**Task prompt:** Give back the entries that follow exactly as written. Any picture gets left out.

· · · · · · ·

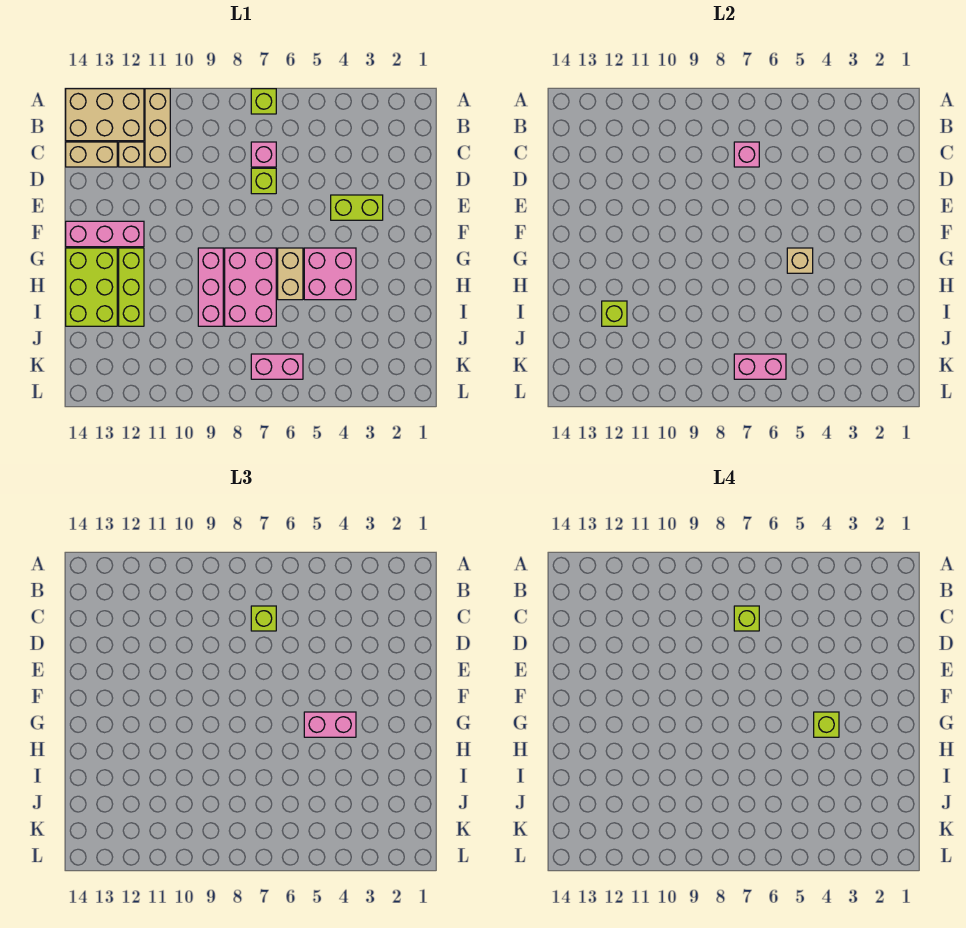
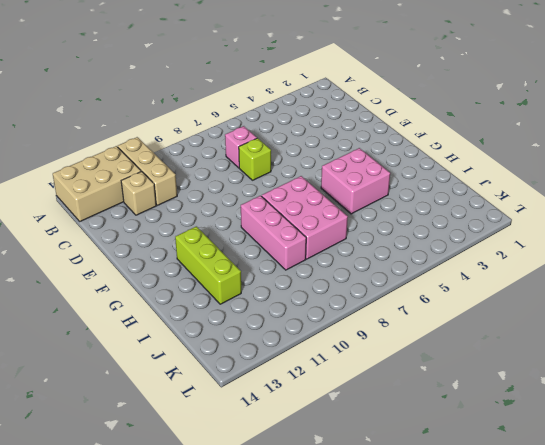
none -> lime brick A7 level 1
none -> tan brick C13:C14 level 1
none -> lime brick E3:E4 level 1

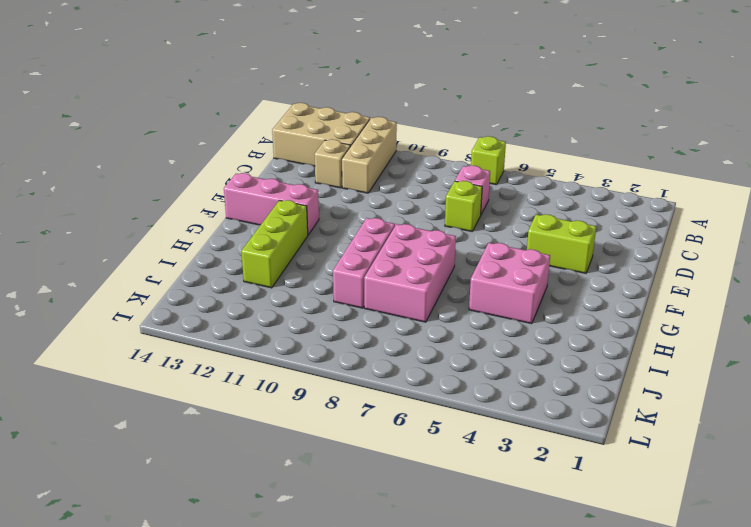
none -> tan brick C13:C14 level 1
none -> tan brick G6:H6 level 1
none -> lime brick G13:I14 level 1

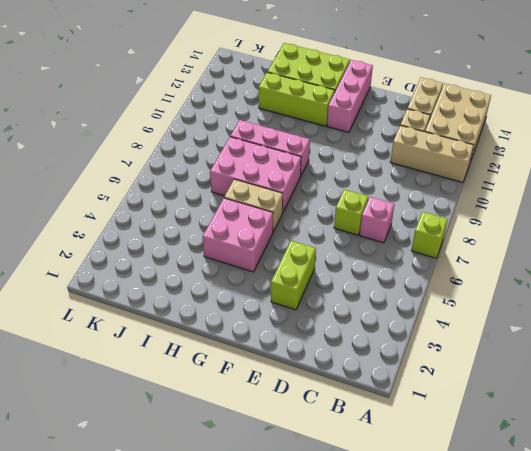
none -> pink brick K6:K7 level 1
none -> pink brick C7 level 2
none -> tan brick G5 level 2

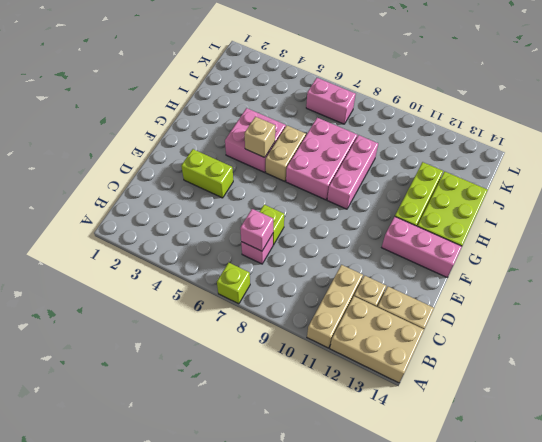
none -> lime brick I12 level 2
none -> pink brick K6:K7 level 2
none -> lime brick C7 level 3

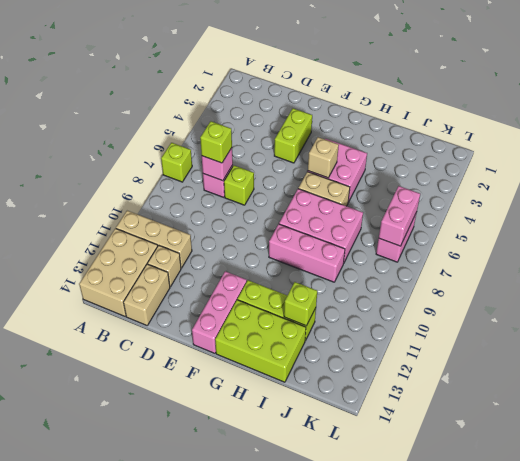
none -> pink brick G4:G5 level 3
none -> lime brick C7 level 4
none -> lime brick G4 level 4

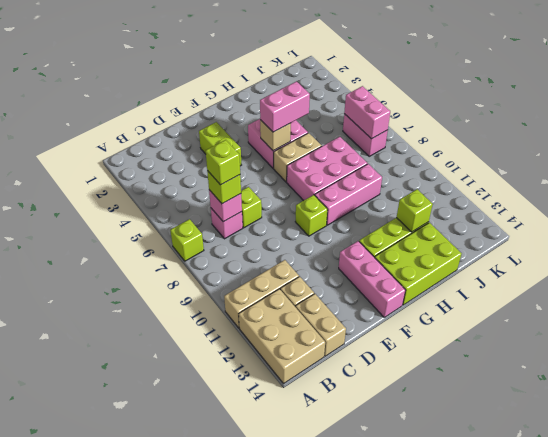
lime brick F9 level 1 -> lime brick G4 level 4
pink brick G5:H5 level 3 -> pink brick G4:G5 level 3

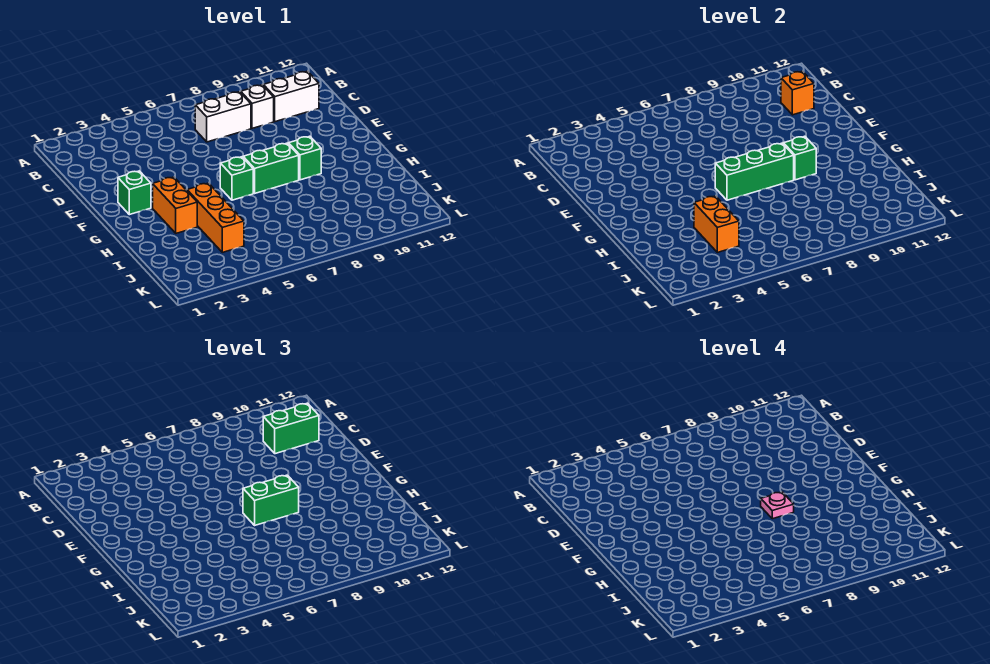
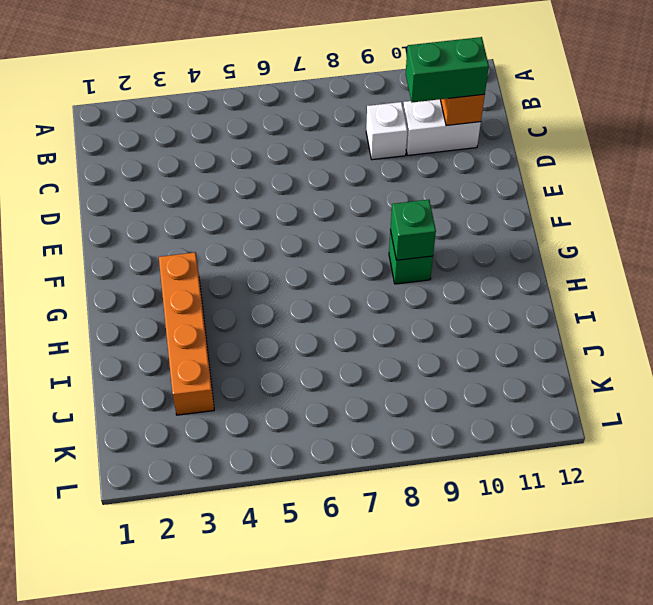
orange brick G3:J3 level 1 -> orange brick G3:H3 level 1
none -> white brick C7:C8 level 1
none -> green brick F2 level 1
none -> green brick G6 level 1

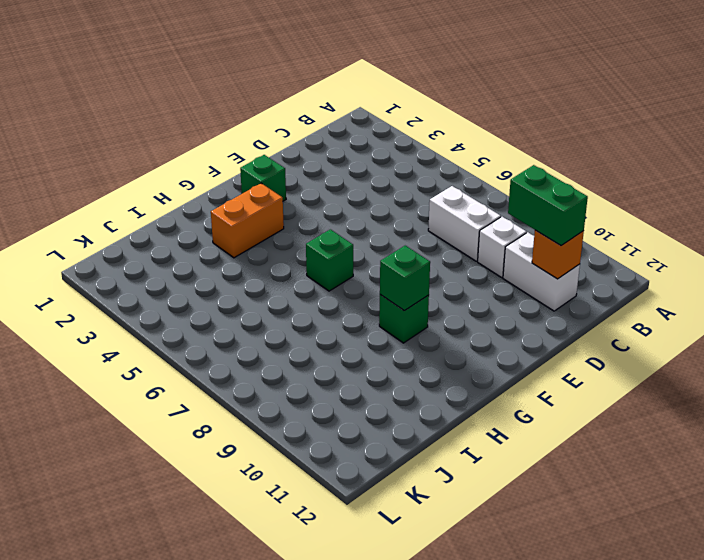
none -> green brick G7:G8 level 1
none -> orange brick H4:J4 level 1
none -> green brick G6:G8 level 2

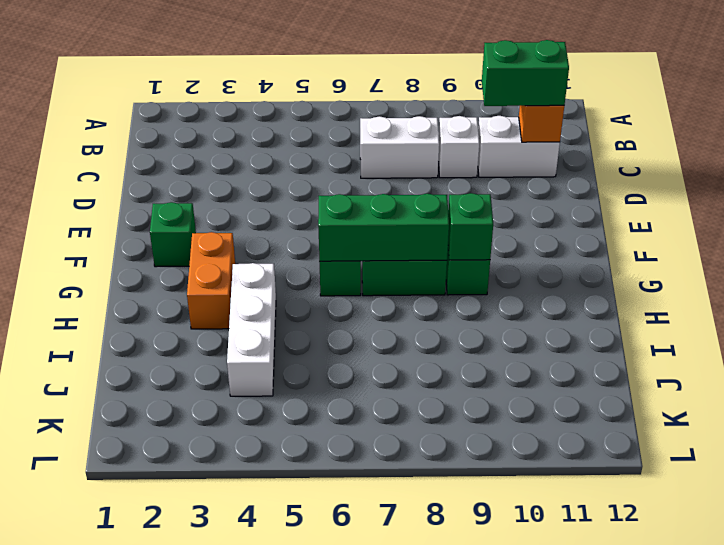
white brick H4:J4 level 1 -> orange brick H4:J4 level 1
none -> orange brick I4:J4 level 2
none -> green brick G7:G8 level 3
none -> pink plate G8 level 4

· · · · · · ·

**Task result:**
none -> lime brick A7 level 1
none -> tan brick C13:C14 level 1
none -> lime brick E3:E4 level 1

none -> tan brick C13:C14 level 1
none -> tan brick G6:H6 level 1
none -> lime brick G13:I14 level 1

none -> pink brick K6:K7 level 1
none -> pink brick C7 level 2
none -> tan brick G5 level 2

none -> lime brick I12 level 2
none -> pink brick K6:K7 level 2
none -> lime brick C7 level 3

none -> pink brick G4:G5 level 3
none -> lime brick C7 level 4
none -> lime brick G4 level 4

lime brick F9 level 1 -> lime brick G4 level 4
pink brick G5:H5 level 3 -> pink brick G4:G5 level 3

orange brick G3:J3 level 1 -> orange brick G3:H3 level 1
none -> white brick C7:C8 level 1
none -> green brick F2 level 1
none -> green brick G6 level 1

none -> green brick G7:G8 level 1
none -> orange brick H4:J4 level 1
none -> green brick G6:G8 level 2

white brick H4:J4 level 1 -> orange brick H4:J4 level 1
none -> orange brick I4:J4 level 2
none -> green brick G7:G8 level 3
none -> pink plate G8 level 4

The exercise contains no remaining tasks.